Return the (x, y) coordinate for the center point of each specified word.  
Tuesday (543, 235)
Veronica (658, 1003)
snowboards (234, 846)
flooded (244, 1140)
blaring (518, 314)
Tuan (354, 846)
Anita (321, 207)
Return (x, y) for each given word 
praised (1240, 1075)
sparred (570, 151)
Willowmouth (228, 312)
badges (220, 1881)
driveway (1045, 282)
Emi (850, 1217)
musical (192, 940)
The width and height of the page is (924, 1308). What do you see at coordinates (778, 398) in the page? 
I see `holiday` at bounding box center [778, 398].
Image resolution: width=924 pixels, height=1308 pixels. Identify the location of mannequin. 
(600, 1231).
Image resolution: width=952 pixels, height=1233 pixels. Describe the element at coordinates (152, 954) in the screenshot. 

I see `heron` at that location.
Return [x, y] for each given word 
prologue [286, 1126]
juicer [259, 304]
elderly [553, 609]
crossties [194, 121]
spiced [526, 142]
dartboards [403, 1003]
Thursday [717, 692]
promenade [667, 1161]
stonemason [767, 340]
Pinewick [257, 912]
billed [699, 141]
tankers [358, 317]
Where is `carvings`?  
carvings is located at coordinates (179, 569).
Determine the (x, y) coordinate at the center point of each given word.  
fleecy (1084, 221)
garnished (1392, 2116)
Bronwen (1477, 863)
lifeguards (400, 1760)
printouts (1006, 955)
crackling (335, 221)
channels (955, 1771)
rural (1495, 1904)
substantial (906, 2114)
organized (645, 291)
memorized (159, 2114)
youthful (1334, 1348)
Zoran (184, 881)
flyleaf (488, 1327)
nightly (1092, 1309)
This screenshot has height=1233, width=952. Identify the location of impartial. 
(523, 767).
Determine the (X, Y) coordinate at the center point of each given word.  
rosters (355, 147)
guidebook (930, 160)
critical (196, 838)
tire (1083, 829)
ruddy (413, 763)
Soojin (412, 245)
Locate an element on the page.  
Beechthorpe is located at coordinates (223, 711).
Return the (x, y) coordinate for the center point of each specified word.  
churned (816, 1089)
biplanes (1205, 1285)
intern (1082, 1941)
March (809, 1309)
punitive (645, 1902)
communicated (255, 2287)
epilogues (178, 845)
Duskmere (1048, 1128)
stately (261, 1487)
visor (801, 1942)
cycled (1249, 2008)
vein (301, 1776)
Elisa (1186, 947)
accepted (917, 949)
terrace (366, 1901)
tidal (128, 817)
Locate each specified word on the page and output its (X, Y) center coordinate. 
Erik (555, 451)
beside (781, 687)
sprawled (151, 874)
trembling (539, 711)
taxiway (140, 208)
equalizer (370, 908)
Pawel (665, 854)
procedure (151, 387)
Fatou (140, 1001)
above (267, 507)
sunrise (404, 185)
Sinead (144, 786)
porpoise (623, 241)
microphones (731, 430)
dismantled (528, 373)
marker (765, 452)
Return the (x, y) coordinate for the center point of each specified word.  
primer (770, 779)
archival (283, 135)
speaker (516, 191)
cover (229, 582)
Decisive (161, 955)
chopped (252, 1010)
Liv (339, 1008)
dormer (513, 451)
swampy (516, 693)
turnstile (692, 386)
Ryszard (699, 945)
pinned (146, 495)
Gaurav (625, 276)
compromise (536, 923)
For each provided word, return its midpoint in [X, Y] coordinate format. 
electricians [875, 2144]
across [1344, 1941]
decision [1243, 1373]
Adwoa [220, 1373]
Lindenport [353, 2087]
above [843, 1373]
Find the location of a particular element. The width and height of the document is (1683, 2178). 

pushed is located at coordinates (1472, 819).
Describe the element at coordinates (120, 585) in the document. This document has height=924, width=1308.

■ ■ ■

Repeat the records word for word, starting at the line containing "porpoise (623, 241)" and ending at the line containing "pushed is located at coordinates (1472, 819).", with both of those lines included.

:: Task answer ::
porpoise (623, 241)
microphones (731, 430)
dismantled (528, 373)
marker (765, 452)
Return the (x, y) coordinate for the center point of each specified word.  
primer (770, 779)
archival (283, 135)
speaker (516, 191)
cover (229, 582)
Decisive (161, 955)
chopped (252, 1010)
Liv (339, 1008)
dormer (513, 451)
swampy (516, 693)
turnstile (692, 386)
Ryszard (699, 945)
pinned (146, 495)
Gaurav (625, 276)
compromise (536, 923)
For each provided word, return its midpoint in [X, Y] coordinate format. 
electricians [875, 2144]
across [1344, 1941]
decision [1243, 1373]
Adwoa [220, 1373]
Lindenport [353, 2087]
above [843, 1373]
Find the location of a particular element. The width and height of the document is (1683, 2178). 

pushed is located at coordinates (1472, 819).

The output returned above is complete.